=== Begin Enclosure ===

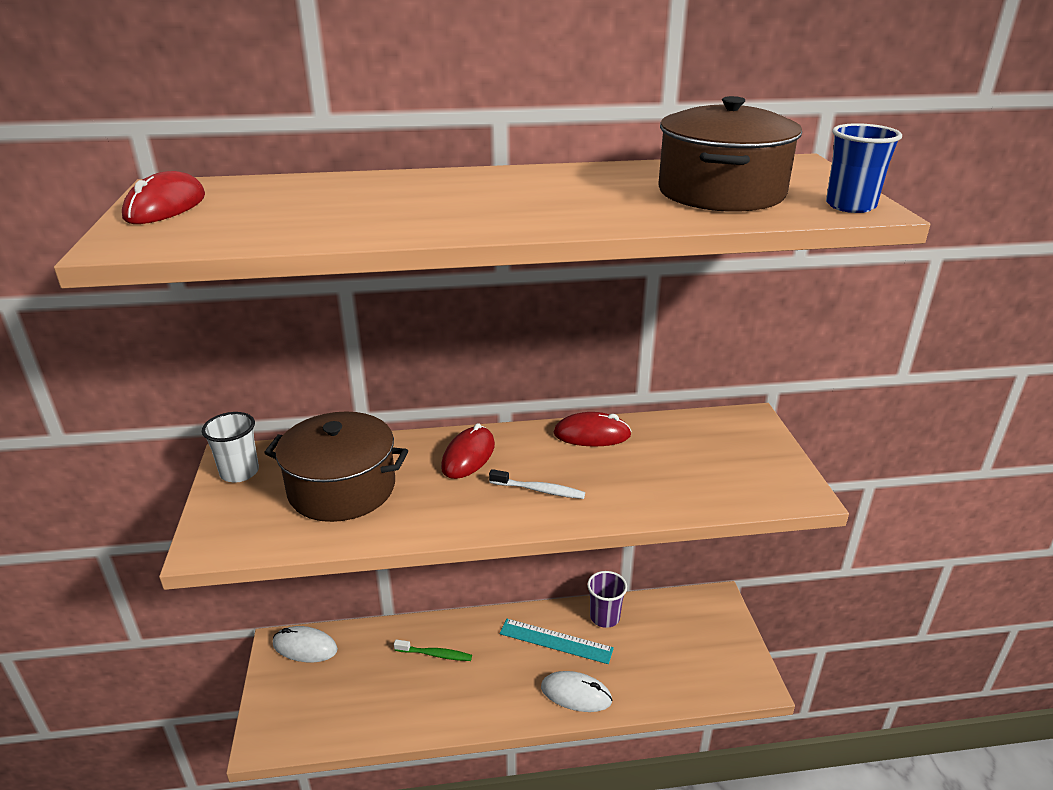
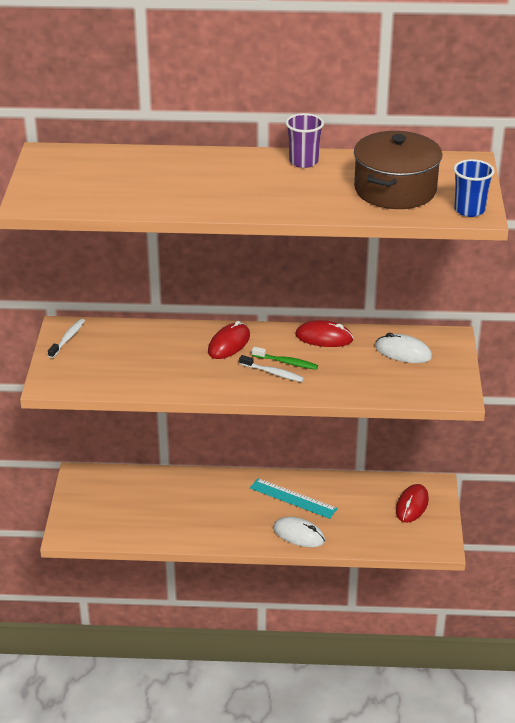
camera: 10 degrees right, 5 degrees up
(166, 207) = (47, 173): red mouse -> red mouse (412, 505)
(239, 472) = (68, 338): white cup -> white toothbrush
(305, 647) = (98, 479): white mouse -> white mouse (403, 352)
(342, 488) = (137, 357): brown pot -> none
(435, 654) = (197, 496): green toothbrush -> green toothbrush (286, 362)
(604, 617) = (337, 487): purple cup -> purple cup (303, 161)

=== End Enclosure ===

→ WHAT IS NEEDED: Restate the full listing verbatim and drop every picture.

→ SOLUTION TO THE EXERCISE:
camera: 10 degrees right, 5 degrees up
(166, 207) = (47, 173): red mouse -> red mouse (412, 505)
(239, 472) = (68, 338): white cup -> white toothbrush
(305, 647) = (98, 479): white mouse -> white mouse (403, 352)
(342, 488) = (137, 357): brown pot -> none
(435, 654) = (197, 496): green toothbrush -> green toothbrush (286, 362)
(604, 617) = (337, 487): purple cup -> purple cup (303, 161)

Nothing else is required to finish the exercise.